::: RECORDED INFORMATION :::

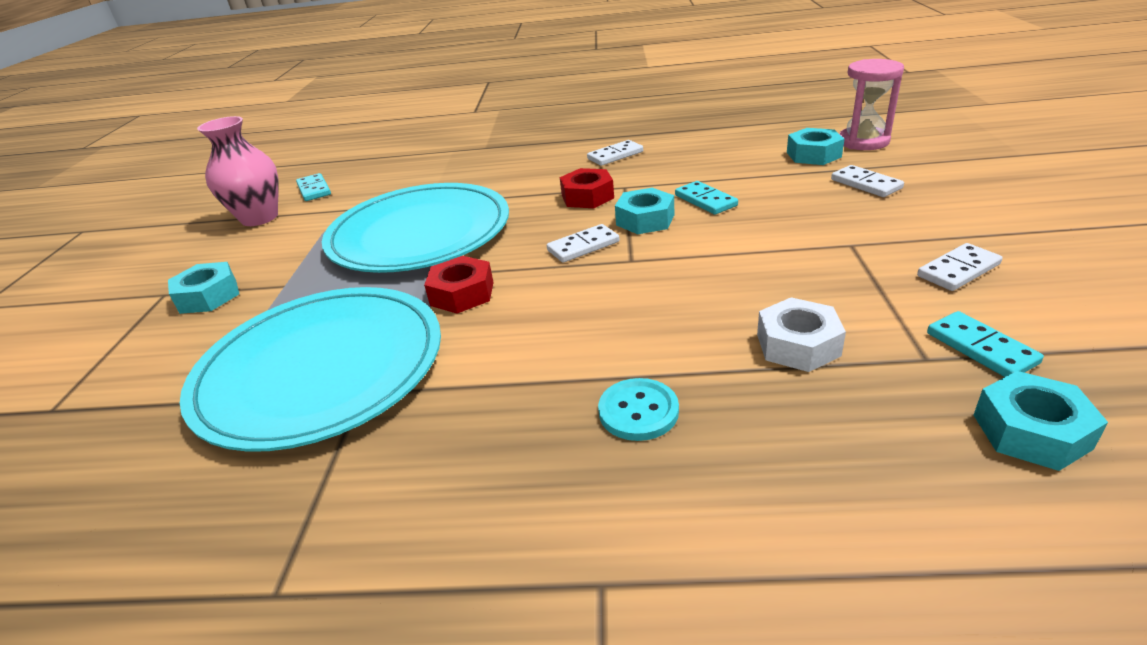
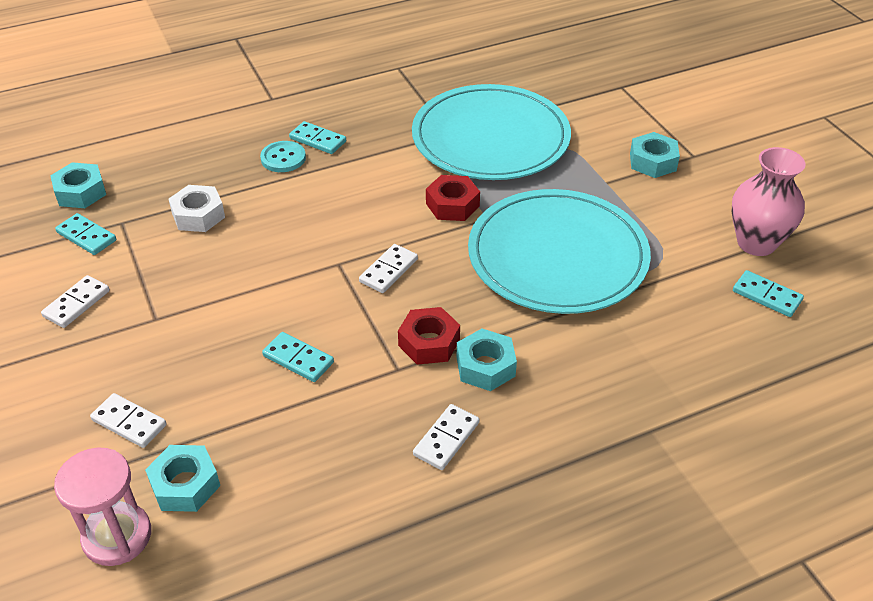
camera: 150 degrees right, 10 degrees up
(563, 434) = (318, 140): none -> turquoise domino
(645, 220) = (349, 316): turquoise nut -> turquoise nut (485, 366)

:::
::: RECORDED INFORMATION :::

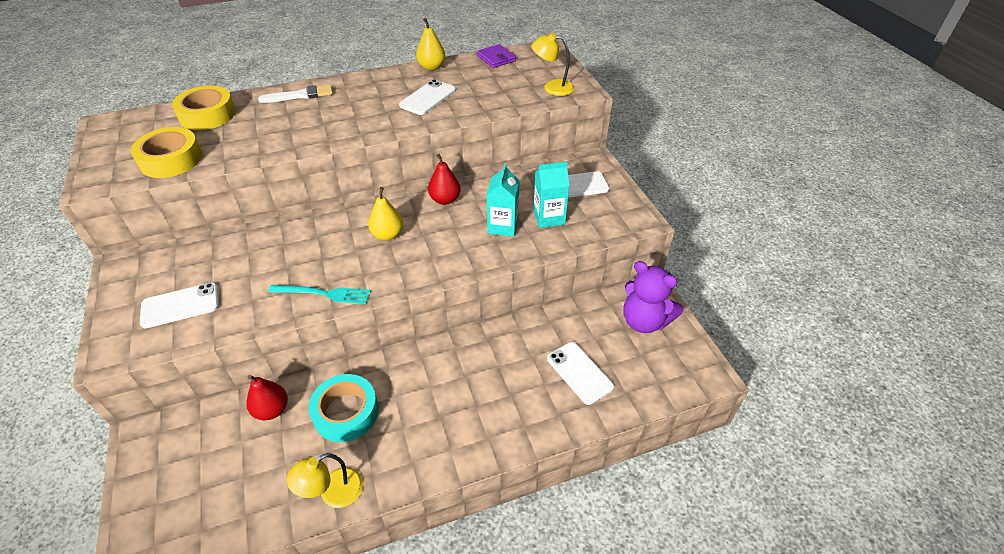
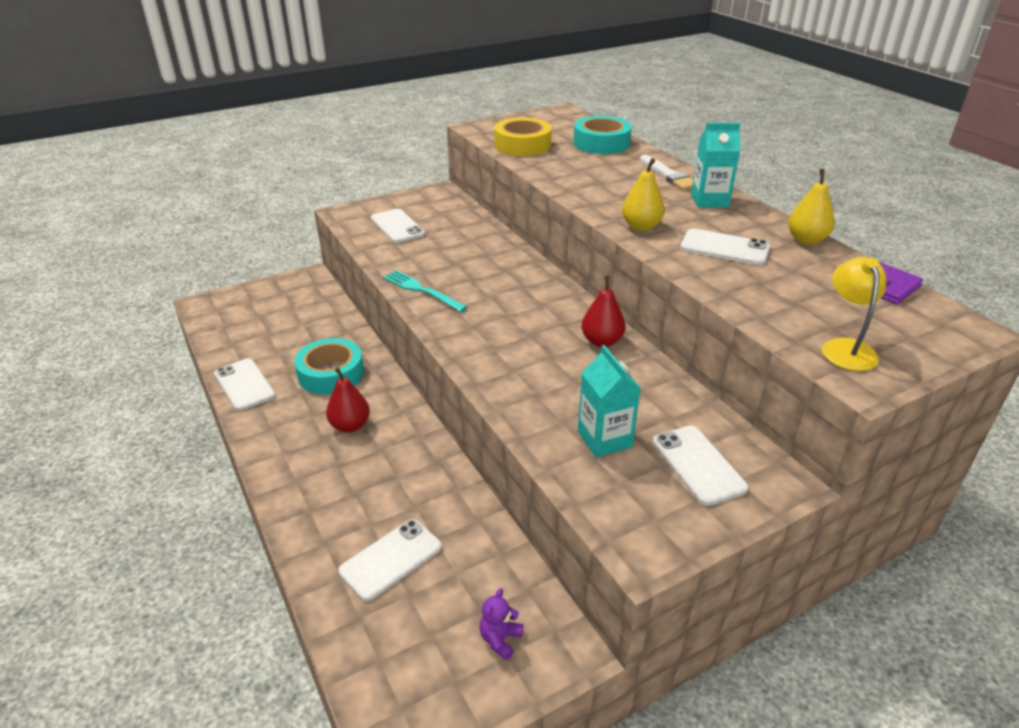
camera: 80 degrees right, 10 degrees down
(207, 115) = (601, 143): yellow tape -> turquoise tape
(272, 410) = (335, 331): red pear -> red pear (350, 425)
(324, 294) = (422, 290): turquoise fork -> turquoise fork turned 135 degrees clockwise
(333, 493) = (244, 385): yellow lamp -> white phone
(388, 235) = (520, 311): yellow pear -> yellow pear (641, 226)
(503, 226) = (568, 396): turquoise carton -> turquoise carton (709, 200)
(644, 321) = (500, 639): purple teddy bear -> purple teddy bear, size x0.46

:::
::: RECORDED INFORMATION :::

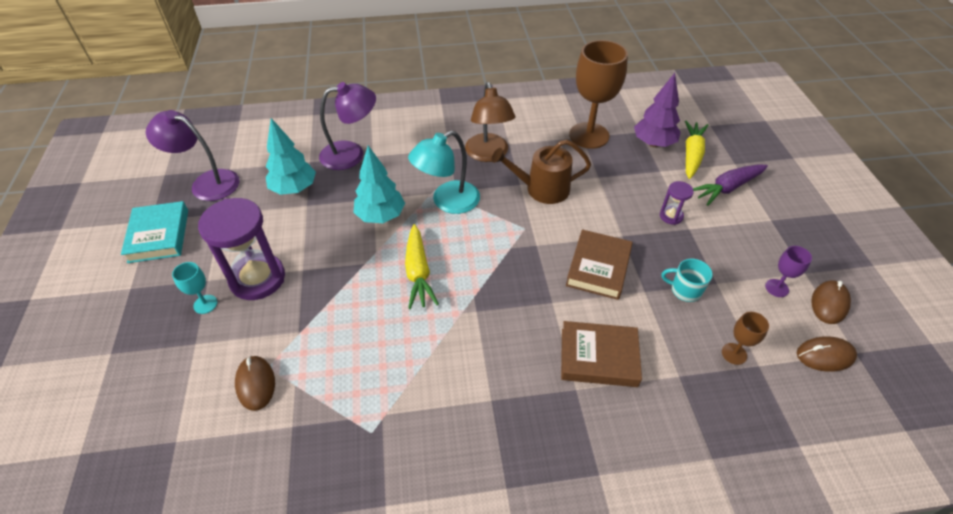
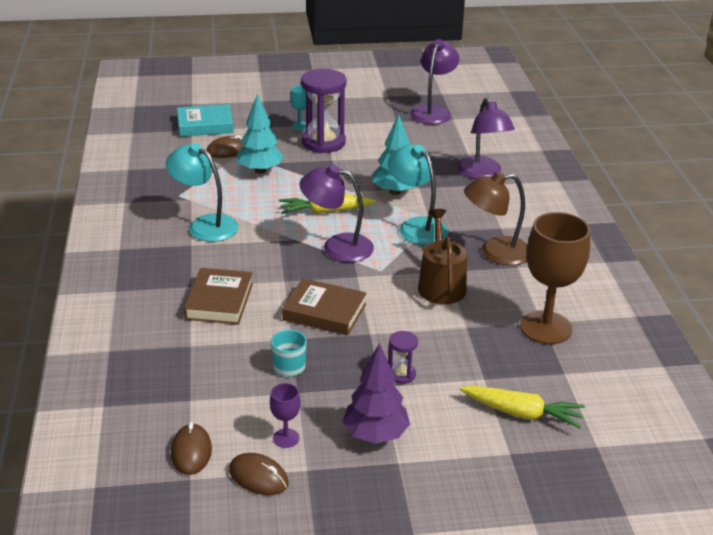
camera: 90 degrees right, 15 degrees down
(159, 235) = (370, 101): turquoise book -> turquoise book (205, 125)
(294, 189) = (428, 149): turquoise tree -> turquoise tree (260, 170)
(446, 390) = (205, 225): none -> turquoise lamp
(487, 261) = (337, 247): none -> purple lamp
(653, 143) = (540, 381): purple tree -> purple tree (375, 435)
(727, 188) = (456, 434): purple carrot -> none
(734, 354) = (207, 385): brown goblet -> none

:::

EXERCISE PROMPT: Give back, unchanged, the run of lines in the listing above that begins at the line containing "camera: 150 degrees right, 10 degrees up" and ends at the line containing "(645, 220) = (349, 316): turquoise", both included.

YOUR SOLUTION:
camera: 150 degrees right, 10 degrees up
(563, 434) = (318, 140): none -> turquoise domino
(645, 220) = (349, 316): turquoise nut -> turquoise nut (485, 366)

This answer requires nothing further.